Lines before the one containing "(90, 512) = (172, 372): orange" are not wanted. Transcribe that line and all after it exactly, to the end of the entries.

^^^^

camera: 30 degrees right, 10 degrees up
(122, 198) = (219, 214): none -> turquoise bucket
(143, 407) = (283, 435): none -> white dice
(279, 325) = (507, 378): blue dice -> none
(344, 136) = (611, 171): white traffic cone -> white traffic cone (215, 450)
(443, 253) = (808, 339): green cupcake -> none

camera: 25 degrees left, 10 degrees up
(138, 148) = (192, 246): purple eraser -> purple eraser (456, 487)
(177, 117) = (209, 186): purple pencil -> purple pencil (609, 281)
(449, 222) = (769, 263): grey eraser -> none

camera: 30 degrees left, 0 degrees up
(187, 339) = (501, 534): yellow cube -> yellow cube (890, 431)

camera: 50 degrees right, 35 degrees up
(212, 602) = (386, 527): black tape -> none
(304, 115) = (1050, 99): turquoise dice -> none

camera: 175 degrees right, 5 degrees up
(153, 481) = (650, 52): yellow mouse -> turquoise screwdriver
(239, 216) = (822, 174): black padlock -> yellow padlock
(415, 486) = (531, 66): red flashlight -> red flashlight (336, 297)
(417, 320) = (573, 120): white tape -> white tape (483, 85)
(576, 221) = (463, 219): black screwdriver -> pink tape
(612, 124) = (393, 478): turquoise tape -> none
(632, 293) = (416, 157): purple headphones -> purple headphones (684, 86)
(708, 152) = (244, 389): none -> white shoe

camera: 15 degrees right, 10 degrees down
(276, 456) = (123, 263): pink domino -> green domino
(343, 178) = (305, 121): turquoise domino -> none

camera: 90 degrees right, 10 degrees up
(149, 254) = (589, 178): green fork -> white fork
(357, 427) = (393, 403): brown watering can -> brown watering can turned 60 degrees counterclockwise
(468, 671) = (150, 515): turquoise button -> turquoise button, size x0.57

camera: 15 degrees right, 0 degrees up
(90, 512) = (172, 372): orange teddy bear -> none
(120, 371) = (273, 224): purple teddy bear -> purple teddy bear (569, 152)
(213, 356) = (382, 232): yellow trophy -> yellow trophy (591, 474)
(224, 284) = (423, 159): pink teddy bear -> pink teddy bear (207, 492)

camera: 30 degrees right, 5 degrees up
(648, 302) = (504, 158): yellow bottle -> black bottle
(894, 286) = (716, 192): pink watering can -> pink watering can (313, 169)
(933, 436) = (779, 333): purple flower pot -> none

^^^^

**RESULT**:
(90, 512) = (172, 372): orange teddy bear -> none
(120, 371) = (273, 224): purple teddy bear -> purple teddy bear (569, 152)
(213, 356) = (382, 232): yellow trophy -> yellow trophy (591, 474)
(224, 284) = (423, 159): pink teddy bear -> pink teddy bear (207, 492)

camera: 30 degrees right, 5 degrees up
(648, 302) = (504, 158): yellow bottle -> black bottle
(894, 286) = (716, 192): pink watering can -> pink watering can (313, 169)
(933, 436) = (779, 333): purple flower pot -> none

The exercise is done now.